### TASK DATA:
▶
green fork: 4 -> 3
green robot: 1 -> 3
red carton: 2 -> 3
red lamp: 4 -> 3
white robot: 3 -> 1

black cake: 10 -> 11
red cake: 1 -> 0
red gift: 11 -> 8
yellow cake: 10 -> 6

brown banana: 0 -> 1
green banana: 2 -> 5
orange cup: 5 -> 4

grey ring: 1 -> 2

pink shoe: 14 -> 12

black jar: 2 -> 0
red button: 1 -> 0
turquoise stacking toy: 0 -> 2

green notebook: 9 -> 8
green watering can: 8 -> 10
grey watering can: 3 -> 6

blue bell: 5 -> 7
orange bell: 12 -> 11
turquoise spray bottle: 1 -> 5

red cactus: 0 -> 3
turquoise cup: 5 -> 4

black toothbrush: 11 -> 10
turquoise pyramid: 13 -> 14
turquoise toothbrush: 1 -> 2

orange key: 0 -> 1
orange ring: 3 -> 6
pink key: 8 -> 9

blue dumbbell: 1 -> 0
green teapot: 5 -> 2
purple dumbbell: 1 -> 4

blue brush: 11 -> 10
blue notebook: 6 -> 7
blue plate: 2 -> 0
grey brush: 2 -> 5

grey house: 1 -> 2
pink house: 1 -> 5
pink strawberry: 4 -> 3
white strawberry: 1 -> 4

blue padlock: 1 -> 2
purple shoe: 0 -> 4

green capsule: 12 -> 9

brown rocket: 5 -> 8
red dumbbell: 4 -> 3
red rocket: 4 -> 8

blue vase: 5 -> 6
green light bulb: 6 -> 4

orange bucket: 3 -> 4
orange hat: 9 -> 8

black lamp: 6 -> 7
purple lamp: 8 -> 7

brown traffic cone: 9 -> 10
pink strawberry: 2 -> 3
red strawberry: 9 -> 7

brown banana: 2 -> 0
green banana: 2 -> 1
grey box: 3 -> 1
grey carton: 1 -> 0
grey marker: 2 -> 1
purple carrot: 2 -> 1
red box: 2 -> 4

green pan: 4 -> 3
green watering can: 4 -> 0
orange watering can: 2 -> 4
◀
### REQUIRED WORK:
Only the lines above that hold "banana" are wanted. Show every one of them.

### SOLUTION TO THIS PROBLEM:
brown banana: 0 -> 1
green banana: 2 -> 5
brown banana: 2 -> 0
green banana: 2 -> 1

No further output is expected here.